Provided data -
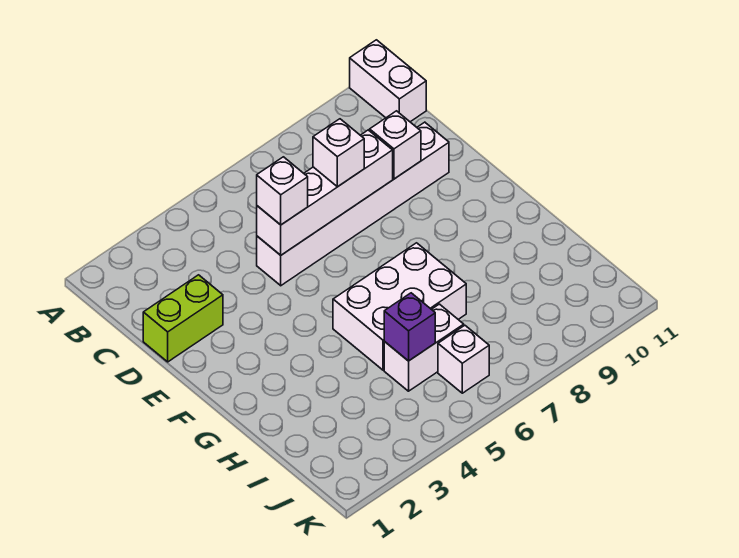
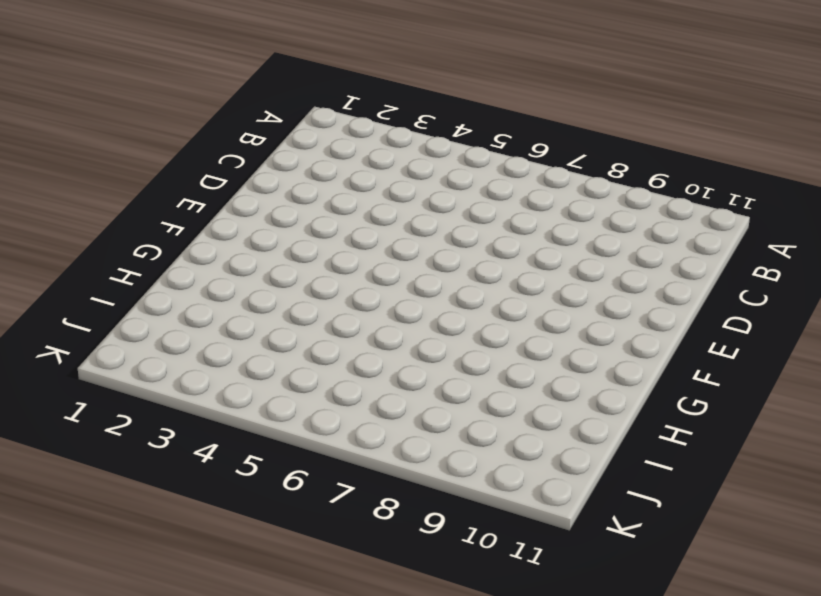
none -> white brick A11:B11 level 1
none -> lime brick D1:D2 level 1

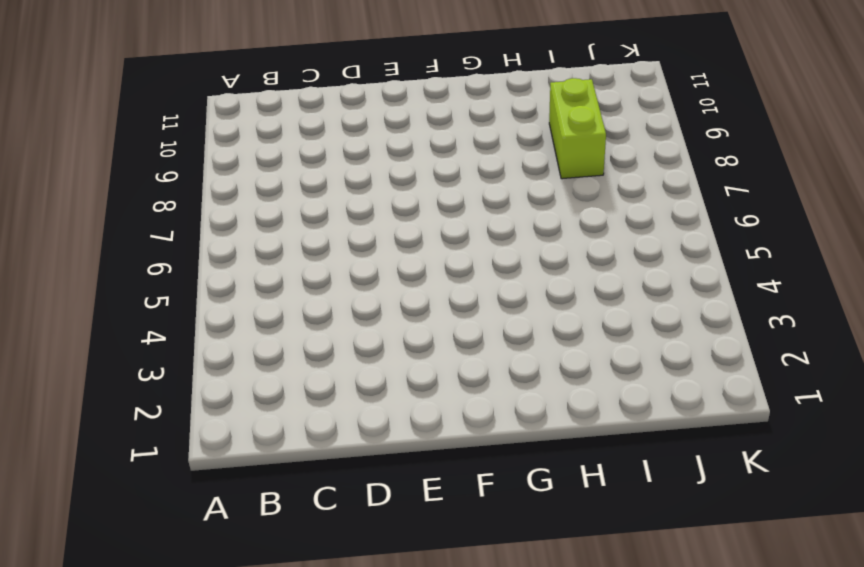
lime brick I8:I9 level 1 -> lime brick D1:D2 level 1
none -> white brick A11:B11 level 1
none -> white brick D5:D10 level 1

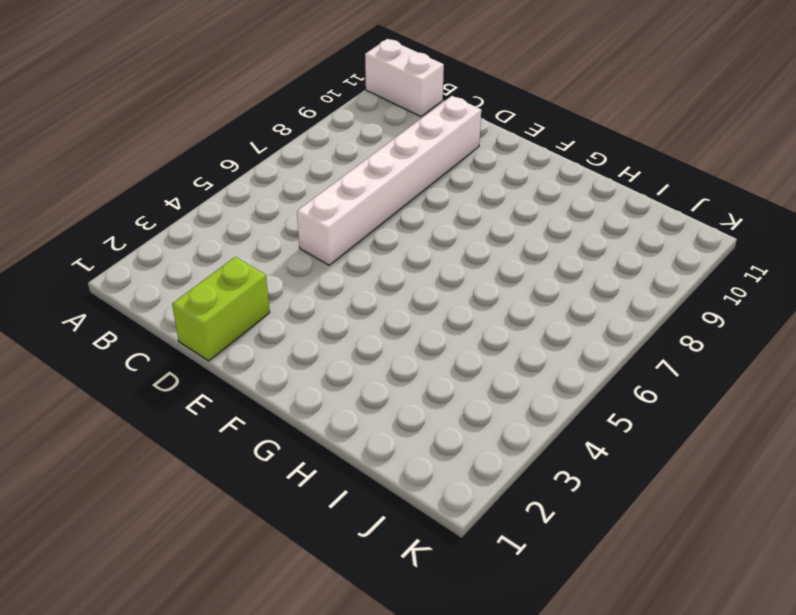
none -> white brick G5:H7 level 1
none -> white brick I5:I6 level 1

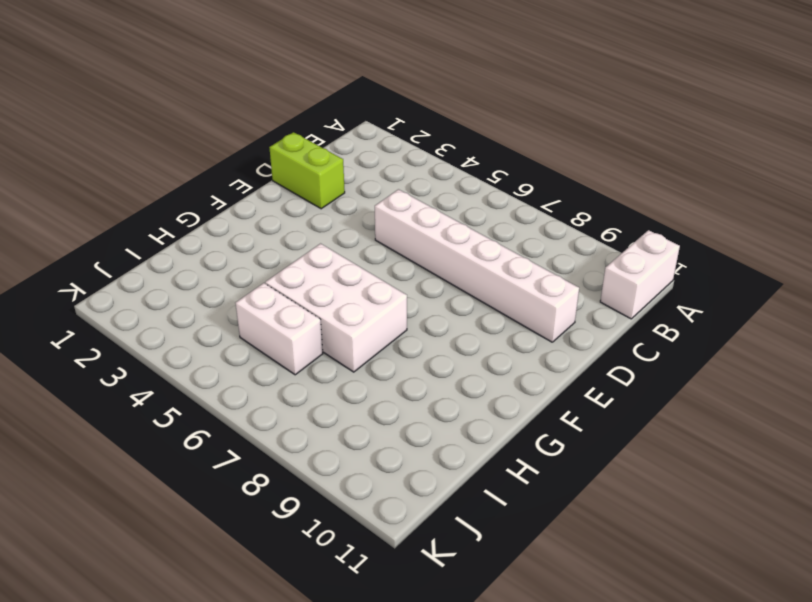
none -> white brick J6 level 1
none -> white brick D5:D8 level 2

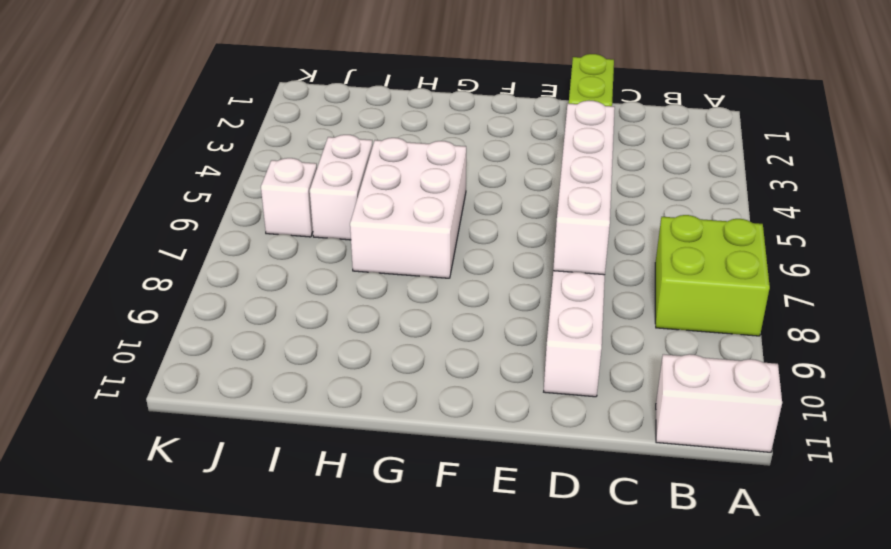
lime brick A7:B8 level 1 -> none
none -> white brick D9 level 2
none -> purple brick I5 level 2

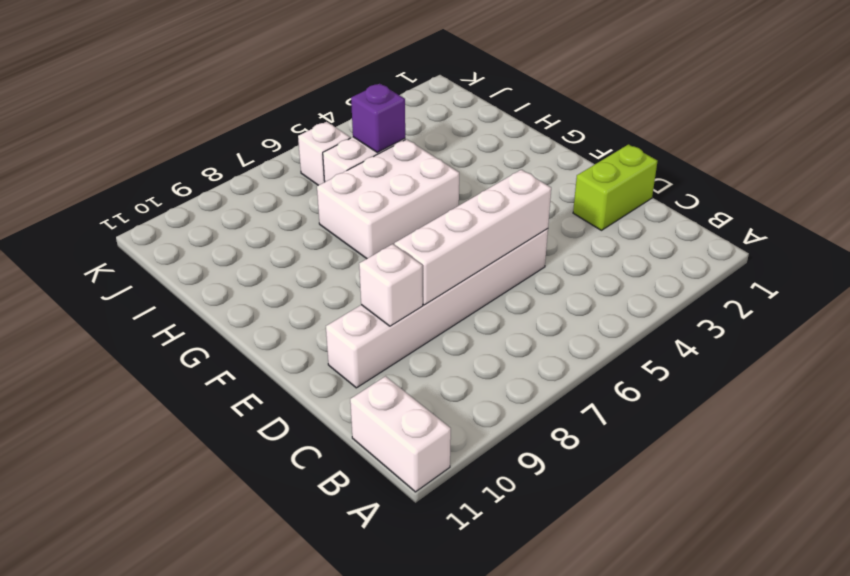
none -> white brick D5 level 3
none -> white brick D7 level 3

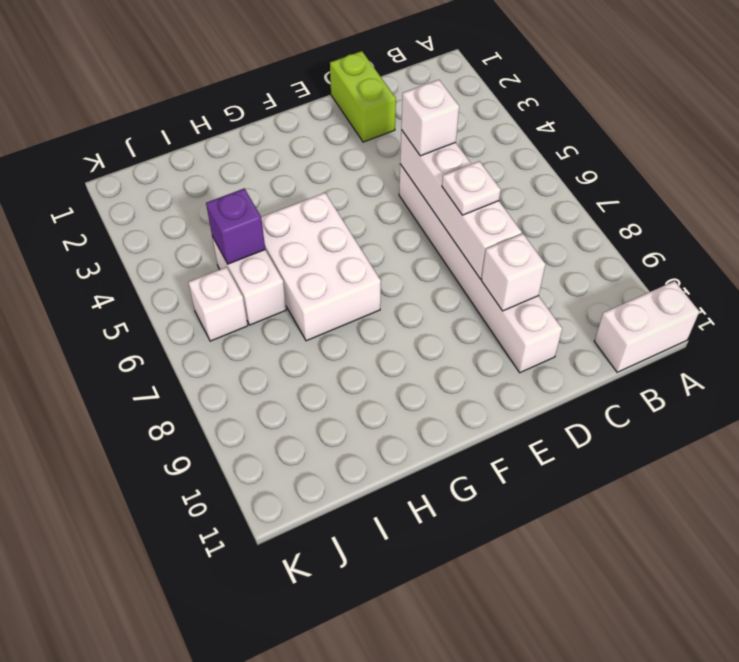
white plate D7 level 3 -> white brick D7 level 3

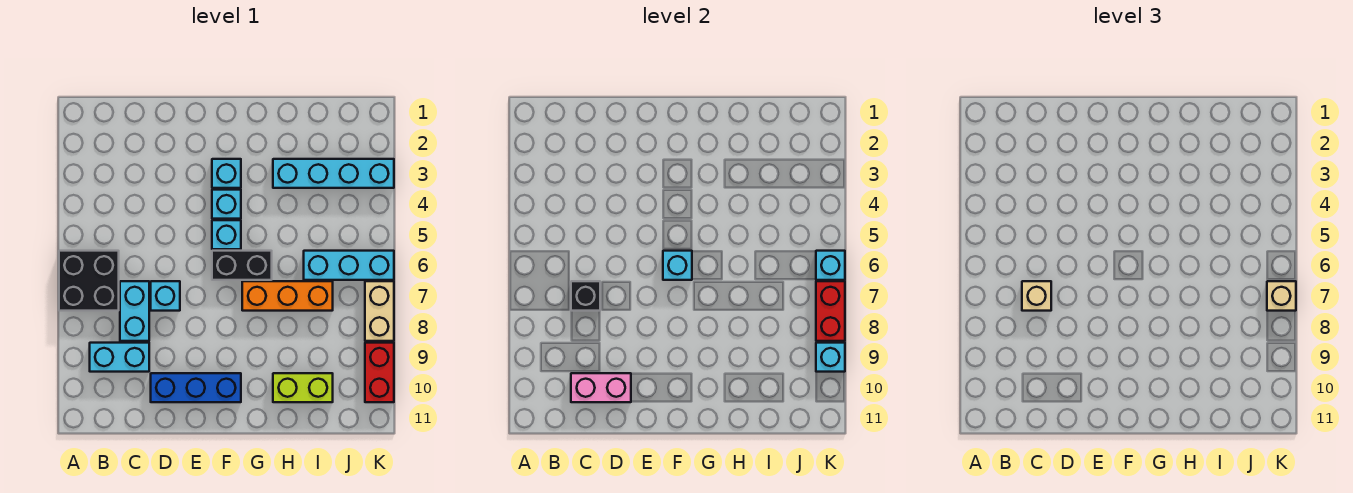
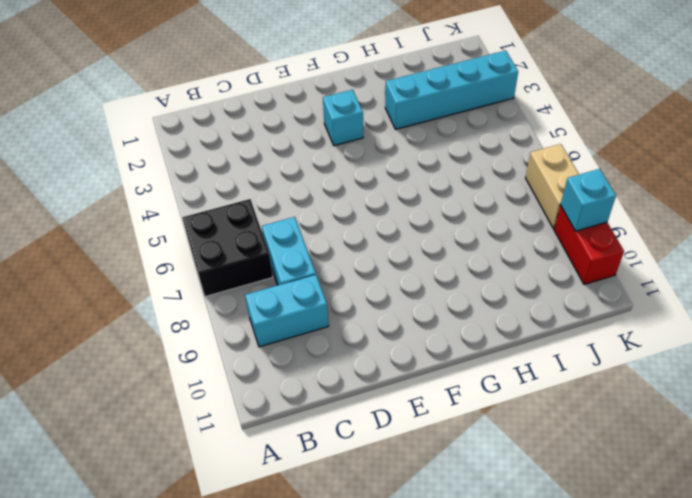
none -> cyan brick D7 level 1
none -> blue brick D10:F10 level 1
none -> cyan brick F4 level 1

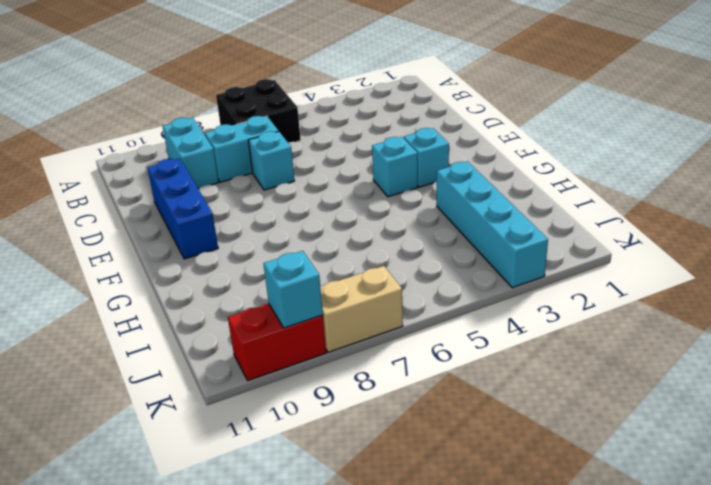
none -> cyan brick F5 level 1
none -> black brick F6:G6 level 1
none -> orange brick G7:I7 level 1

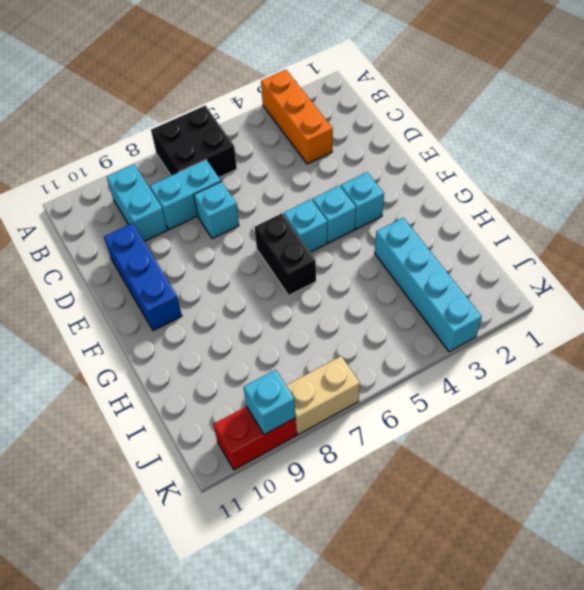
orange brick A3:C3 level 1 -> orange brick G7:I7 level 1
none -> lime brick H10:I10 level 1
none -> cyan brick I6:K6 level 1
none -> black brick C7 level 2

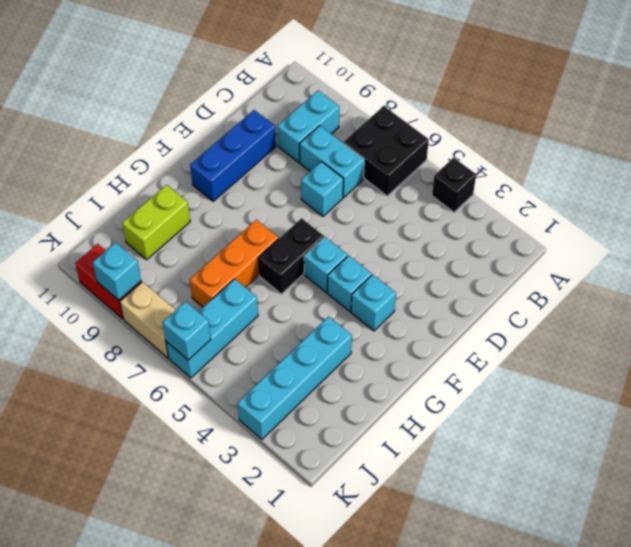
black brick A4 level 1 -> black brick C7 level 2
none -> pink brick C10:D10 level 2
none -> cyan brick F6 level 2
none -> red brick K7:K8 level 2

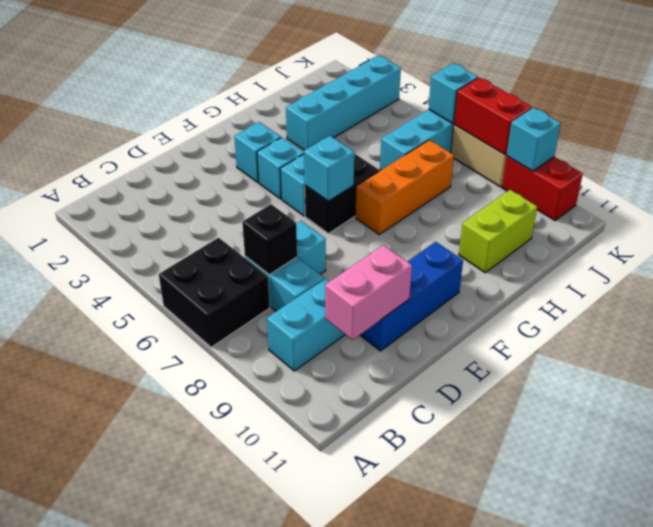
none -> tan brick C7 level 3
none -> tan brick K7 level 3

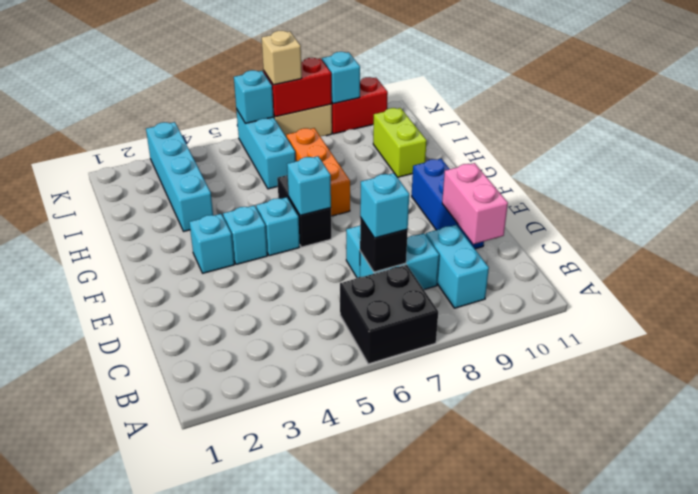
cyan brick C7 level 3 -> tan brick C7 level 3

Task prompt - Reproduce the span beginning at the line with "none -> white brick D5:D10 level 1" and ending at the last line of the entries above, inclusive, exactly as it stands. Exclude the pictures.

Solution for this problem -
none -> white brick D5:D10 level 1

none -> white brick G5:H7 level 1
none -> white brick I5:I6 level 1

none -> white brick J6 level 1
none -> white brick D5:D8 level 2

lime brick A7:B8 level 1 -> none
none -> white brick D9 level 2
none -> purple brick I5 level 2

none -> white brick D5 level 3
none -> white brick D7 level 3

white plate D7 level 3 -> white brick D7 level 3

none -> cyan brick D7 level 1
none -> blue brick D10:F10 level 1
none -> cyan brick F4 level 1

none -> cyan brick F5 level 1
none -> black brick F6:G6 level 1
none -> orange brick G7:I7 level 1

orange brick A3:C3 level 1 -> orange brick G7:I7 level 1
none -> lime brick H10:I10 level 1
none -> cyan brick I6:K6 level 1
none -> black brick C7 level 2

black brick A4 level 1 -> black brick C7 level 2
none -> pink brick C10:D10 level 2
none -> cyan brick F6 level 2
none -> red brick K7:K8 level 2

none -> tan brick C7 level 3
none -> tan brick K7 level 3

cyan brick C7 level 3 -> tan brick C7 level 3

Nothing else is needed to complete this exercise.